— WHAT IS BEING ASKED —
For the entries below, print exactly the lines between the line holding "lampka/pomarańczowy (161, 418)" and the line holding "spryskiwacz/fioletowy (65, 497)", inclusive, and nothing else.

— DATASET ENTRIES —
________________________
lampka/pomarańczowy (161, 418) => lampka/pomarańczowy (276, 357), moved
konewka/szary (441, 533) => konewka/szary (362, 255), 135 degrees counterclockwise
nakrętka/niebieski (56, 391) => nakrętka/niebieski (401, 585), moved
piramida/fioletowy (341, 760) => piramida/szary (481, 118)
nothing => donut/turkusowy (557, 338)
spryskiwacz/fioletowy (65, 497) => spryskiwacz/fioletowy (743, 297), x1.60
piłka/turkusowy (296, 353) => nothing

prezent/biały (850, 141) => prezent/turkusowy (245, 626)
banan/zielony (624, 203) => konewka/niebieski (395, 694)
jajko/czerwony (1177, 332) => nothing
________________________
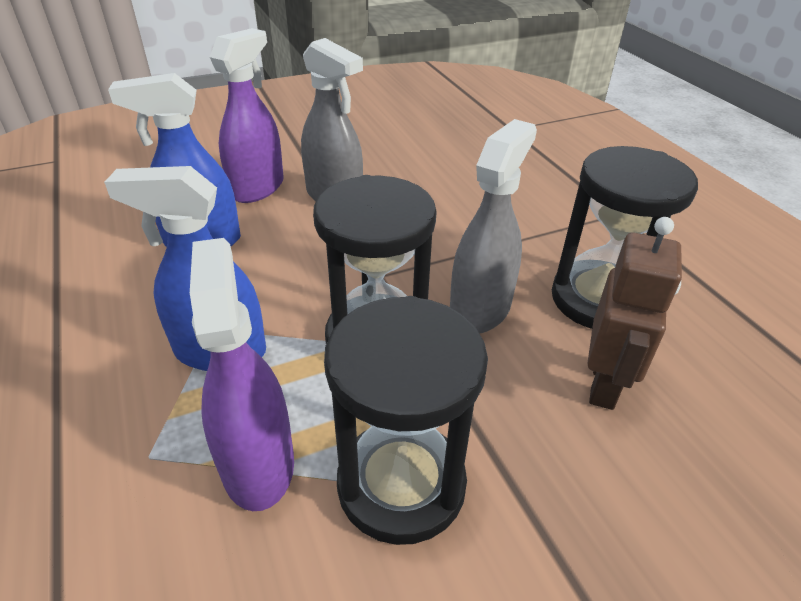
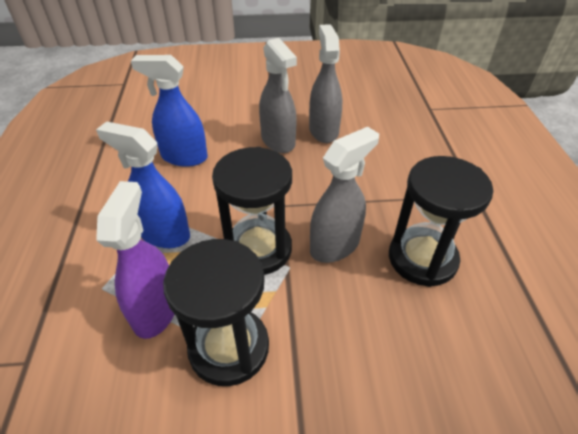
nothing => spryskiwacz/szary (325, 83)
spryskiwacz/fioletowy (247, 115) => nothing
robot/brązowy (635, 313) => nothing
________________________
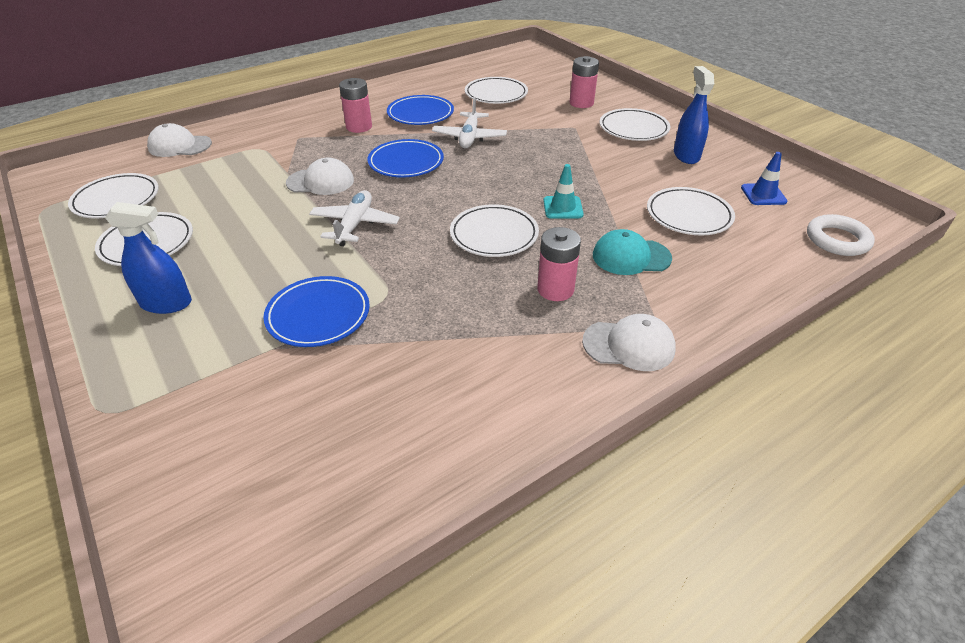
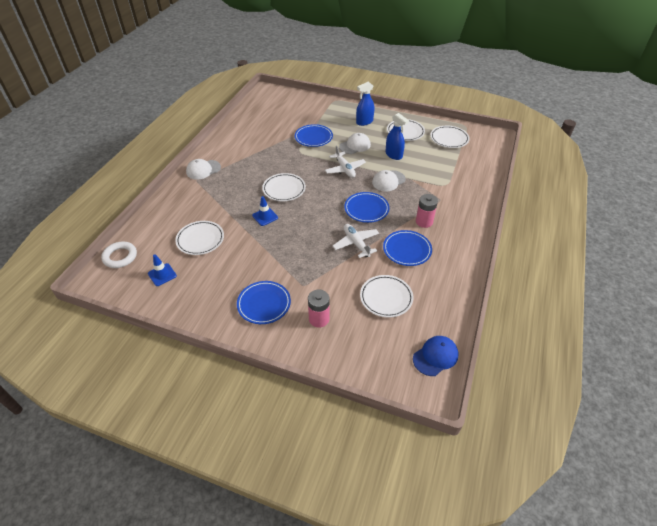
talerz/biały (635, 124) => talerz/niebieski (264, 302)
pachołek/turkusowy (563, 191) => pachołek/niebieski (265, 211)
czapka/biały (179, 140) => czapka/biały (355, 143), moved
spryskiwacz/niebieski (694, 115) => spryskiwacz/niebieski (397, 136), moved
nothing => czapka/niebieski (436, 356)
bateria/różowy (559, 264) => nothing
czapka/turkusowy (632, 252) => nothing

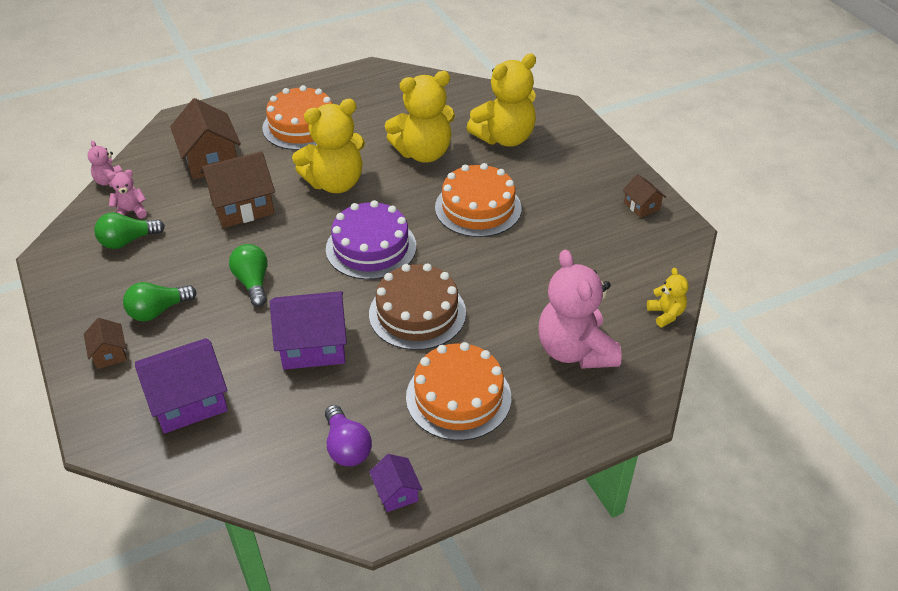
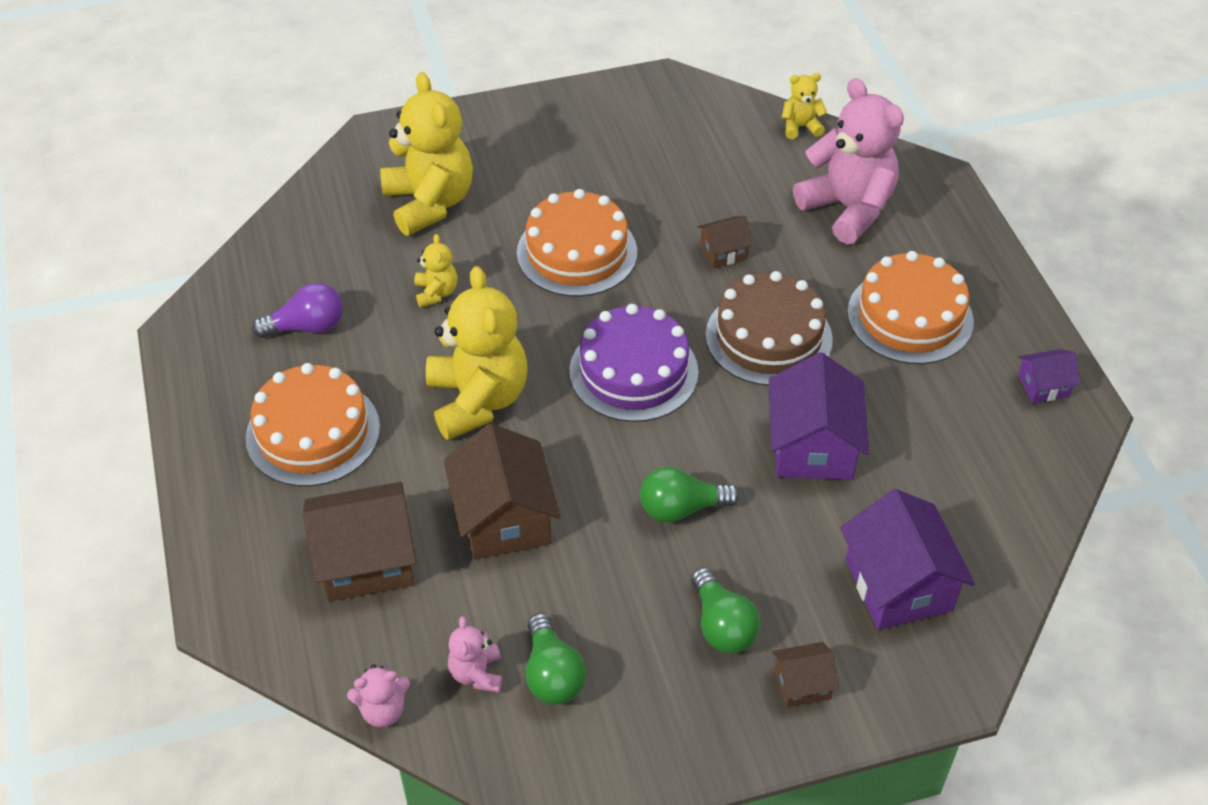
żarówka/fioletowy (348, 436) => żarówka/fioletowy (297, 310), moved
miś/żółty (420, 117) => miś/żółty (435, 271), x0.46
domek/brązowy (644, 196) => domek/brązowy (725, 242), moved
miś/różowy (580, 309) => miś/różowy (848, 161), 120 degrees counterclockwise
________________________
— SOLUTION BELOW —
lampka/pomarańczowy (161, 418) => lampka/pomarańczowy (276, 357), moved
konewka/szary (441, 533) => konewka/szary (362, 255), 135 degrees counterclockwise
nakrętka/niebieski (56, 391) => nakrętka/niebieski (401, 585), moved
piramida/fioletowy (341, 760) => piramida/szary (481, 118)
nothing => donut/turkusowy (557, 338)
spryskiwacz/fioletowy (65, 497) => spryskiwacz/fioletowy (743, 297), x1.60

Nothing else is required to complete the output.